----- EXTRACTED DATA -----

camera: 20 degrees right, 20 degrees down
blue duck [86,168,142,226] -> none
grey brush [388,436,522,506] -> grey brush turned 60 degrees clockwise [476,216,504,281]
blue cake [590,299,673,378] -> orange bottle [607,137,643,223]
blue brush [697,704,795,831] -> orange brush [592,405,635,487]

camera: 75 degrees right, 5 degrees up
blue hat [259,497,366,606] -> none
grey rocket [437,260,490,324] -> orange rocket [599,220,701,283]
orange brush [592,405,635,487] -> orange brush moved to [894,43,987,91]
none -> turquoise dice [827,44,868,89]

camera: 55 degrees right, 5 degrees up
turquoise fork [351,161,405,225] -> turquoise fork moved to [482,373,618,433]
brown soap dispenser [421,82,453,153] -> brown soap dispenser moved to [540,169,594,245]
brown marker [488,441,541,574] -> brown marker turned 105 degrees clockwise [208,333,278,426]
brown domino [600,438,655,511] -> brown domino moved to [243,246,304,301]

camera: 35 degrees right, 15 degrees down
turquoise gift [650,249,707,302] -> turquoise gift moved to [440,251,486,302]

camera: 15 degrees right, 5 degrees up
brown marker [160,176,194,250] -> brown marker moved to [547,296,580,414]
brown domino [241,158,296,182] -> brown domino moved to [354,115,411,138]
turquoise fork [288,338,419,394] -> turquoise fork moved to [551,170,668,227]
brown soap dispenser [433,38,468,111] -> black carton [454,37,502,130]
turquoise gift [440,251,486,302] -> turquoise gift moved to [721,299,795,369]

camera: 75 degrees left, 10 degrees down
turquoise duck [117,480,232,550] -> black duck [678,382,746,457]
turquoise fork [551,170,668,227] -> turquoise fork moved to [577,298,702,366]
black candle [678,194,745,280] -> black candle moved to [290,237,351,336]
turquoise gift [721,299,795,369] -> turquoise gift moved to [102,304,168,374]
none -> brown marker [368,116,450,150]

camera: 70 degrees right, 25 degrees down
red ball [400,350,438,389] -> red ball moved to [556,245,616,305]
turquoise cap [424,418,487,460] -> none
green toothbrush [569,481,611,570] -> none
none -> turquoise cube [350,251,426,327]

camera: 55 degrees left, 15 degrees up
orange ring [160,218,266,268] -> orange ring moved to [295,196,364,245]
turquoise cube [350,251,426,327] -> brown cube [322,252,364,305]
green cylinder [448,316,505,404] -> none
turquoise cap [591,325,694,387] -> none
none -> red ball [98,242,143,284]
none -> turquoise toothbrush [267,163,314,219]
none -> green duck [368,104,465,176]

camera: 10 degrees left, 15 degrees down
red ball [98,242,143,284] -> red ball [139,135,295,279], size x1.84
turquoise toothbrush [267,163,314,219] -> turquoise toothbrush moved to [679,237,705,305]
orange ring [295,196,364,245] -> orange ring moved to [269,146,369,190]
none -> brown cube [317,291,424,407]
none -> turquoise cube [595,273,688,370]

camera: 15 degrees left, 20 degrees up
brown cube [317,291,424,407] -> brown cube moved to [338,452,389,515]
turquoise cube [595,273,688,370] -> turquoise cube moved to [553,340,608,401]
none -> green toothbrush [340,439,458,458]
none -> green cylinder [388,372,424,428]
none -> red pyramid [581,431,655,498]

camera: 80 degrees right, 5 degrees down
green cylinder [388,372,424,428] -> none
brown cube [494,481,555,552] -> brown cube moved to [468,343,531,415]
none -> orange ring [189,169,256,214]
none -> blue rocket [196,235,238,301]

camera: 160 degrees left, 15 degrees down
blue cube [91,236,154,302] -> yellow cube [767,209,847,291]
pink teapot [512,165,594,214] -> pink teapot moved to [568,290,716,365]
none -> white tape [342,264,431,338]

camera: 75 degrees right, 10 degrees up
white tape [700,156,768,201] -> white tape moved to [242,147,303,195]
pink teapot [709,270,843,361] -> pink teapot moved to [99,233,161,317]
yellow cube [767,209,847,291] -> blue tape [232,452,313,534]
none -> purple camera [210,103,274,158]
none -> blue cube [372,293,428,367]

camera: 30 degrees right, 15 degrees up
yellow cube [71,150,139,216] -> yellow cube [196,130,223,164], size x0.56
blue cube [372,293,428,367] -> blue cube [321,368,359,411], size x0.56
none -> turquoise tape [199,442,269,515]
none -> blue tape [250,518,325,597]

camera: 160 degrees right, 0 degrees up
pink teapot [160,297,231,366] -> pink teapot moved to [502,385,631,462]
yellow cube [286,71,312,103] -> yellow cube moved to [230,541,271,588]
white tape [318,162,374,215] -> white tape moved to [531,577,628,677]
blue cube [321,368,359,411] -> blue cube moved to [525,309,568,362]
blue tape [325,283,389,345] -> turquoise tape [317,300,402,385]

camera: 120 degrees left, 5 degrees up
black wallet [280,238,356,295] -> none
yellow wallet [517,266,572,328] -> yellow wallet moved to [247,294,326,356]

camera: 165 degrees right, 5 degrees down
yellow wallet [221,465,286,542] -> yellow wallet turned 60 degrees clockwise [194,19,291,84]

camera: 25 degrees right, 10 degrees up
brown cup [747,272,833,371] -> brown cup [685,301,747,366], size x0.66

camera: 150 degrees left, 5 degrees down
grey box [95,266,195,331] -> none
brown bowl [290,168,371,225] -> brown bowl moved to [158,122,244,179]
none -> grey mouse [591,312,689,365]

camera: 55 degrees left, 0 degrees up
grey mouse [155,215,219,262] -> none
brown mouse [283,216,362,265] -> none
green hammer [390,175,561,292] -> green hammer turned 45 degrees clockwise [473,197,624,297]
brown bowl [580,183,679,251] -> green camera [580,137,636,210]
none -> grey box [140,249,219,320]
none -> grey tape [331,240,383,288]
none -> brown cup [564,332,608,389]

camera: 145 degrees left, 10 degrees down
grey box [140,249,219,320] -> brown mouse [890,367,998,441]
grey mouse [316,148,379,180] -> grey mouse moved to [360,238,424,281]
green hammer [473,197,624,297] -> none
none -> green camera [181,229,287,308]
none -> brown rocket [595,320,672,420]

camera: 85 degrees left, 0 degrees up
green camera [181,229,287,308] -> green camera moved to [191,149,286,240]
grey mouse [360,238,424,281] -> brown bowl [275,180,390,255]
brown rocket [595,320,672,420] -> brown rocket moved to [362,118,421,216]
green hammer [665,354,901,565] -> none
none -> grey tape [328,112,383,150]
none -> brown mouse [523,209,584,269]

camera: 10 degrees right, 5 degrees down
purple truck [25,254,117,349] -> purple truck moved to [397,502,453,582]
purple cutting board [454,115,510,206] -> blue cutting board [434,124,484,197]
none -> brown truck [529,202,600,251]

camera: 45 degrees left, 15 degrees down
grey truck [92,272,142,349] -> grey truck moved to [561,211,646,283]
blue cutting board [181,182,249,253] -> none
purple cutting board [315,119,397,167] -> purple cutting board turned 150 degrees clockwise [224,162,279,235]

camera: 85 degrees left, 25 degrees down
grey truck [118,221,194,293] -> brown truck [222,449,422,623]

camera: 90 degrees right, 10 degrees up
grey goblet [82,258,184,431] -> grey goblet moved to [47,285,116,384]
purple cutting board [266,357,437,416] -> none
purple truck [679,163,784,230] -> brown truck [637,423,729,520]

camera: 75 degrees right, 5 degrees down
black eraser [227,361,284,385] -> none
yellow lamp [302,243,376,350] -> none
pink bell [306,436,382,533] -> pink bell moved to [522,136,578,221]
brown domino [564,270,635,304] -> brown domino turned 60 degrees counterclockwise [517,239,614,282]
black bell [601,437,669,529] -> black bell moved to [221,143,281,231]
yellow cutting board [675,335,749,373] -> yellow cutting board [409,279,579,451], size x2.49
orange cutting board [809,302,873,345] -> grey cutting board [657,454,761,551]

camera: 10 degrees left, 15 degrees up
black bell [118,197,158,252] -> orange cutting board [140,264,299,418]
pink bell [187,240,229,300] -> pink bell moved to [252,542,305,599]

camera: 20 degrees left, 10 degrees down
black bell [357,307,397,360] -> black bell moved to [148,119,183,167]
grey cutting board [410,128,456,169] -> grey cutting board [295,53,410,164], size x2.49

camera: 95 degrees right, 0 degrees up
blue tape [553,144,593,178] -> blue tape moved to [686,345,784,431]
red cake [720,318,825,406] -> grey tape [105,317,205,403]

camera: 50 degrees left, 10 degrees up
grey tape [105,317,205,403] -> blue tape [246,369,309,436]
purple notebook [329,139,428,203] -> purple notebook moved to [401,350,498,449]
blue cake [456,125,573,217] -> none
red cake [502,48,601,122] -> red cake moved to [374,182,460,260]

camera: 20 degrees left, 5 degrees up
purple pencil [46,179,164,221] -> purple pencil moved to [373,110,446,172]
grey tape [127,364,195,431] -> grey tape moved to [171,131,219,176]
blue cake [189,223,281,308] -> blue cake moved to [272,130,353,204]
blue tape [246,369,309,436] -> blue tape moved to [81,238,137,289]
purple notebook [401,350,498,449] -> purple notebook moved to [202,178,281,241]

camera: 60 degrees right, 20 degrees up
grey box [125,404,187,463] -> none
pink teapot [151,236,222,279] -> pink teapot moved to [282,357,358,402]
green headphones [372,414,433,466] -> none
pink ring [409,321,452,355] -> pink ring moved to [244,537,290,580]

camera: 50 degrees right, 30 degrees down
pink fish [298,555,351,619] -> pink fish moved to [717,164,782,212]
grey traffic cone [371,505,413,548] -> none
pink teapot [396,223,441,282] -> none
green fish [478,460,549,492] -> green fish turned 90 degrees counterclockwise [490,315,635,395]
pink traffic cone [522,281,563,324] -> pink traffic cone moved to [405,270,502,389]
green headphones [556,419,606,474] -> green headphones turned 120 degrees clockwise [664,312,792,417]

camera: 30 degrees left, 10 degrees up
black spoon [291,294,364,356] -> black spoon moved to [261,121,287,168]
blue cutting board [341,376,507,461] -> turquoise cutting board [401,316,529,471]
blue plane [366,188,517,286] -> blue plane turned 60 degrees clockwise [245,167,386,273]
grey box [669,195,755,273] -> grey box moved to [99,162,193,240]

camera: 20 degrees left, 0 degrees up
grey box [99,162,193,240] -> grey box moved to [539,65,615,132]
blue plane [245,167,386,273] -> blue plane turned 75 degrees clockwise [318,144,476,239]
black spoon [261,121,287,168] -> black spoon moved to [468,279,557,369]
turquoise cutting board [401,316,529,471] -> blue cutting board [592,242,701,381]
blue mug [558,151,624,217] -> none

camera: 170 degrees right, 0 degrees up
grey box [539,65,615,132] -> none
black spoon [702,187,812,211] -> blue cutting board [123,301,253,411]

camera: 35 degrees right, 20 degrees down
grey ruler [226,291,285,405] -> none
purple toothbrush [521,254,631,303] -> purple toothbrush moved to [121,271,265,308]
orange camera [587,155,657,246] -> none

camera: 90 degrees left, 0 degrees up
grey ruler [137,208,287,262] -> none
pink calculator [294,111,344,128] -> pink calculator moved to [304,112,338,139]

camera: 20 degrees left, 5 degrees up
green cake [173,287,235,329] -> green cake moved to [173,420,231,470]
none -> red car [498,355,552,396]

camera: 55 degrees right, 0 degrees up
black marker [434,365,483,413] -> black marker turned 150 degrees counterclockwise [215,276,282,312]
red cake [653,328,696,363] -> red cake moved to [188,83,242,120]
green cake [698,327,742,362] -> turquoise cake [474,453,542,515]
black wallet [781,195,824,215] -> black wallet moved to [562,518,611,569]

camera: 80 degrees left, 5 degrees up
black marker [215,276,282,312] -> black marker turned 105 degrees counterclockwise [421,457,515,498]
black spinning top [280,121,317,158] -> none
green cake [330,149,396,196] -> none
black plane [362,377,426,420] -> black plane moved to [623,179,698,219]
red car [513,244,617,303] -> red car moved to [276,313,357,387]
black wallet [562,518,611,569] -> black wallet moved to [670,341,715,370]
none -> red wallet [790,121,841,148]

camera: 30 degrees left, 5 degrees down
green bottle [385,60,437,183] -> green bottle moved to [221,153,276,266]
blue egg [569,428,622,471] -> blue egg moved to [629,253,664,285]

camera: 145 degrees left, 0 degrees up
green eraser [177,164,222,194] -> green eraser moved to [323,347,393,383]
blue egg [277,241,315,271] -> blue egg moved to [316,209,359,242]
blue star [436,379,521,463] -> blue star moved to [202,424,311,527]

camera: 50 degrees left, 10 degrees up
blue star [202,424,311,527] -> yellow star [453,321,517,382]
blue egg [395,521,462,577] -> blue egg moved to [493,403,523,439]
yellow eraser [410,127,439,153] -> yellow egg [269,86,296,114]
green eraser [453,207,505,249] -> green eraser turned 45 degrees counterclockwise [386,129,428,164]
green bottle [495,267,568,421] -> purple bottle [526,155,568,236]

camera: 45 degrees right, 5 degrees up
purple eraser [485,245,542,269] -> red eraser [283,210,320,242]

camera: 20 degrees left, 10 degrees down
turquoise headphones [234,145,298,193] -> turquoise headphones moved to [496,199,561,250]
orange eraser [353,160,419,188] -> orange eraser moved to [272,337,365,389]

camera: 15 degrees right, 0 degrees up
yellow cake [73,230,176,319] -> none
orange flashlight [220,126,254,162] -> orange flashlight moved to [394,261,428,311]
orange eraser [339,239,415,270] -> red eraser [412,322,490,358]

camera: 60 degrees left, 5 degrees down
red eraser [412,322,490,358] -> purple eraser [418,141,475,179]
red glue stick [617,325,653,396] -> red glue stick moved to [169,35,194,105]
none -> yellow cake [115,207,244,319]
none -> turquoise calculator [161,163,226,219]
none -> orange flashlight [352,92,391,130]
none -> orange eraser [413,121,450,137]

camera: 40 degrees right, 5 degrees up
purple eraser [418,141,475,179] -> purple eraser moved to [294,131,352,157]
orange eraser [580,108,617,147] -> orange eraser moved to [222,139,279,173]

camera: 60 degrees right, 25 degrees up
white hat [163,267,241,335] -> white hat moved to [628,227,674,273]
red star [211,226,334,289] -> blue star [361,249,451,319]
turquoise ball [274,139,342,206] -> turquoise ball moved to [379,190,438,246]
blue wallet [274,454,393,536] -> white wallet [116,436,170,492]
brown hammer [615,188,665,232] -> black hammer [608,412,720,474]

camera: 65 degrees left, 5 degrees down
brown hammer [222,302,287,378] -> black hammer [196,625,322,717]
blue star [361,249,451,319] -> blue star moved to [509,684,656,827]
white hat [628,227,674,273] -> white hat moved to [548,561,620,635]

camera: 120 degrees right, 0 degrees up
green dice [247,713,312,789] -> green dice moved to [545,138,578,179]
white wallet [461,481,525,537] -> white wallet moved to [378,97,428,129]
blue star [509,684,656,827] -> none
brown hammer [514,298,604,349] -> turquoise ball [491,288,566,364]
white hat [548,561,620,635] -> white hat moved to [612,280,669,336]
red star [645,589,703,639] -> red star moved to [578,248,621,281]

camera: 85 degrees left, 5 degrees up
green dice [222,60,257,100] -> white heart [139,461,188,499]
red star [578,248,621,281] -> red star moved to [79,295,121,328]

-----

▶ WHAT IS EXPECTED
Please find every line in the records above that holds the word "star" and copy it.

▶ RESULT FOR THIS TASK
blue star [436,379,521,463] -> blue star moved to [202,424,311,527]
blue star [202,424,311,527] -> yellow star [453,321,517,382]
red star [211,226,334,289] -> blue star [361,249,451,319]
blue star [361,249,451,319] -> blue star moved to [509,684,656,827]
blue star [509,684,656,827] -> none
red star [645,589,703,639] -> red star moved to [578,248,621,281]
red star [578,248,621,281] -> red star moved to [79,295,121,328]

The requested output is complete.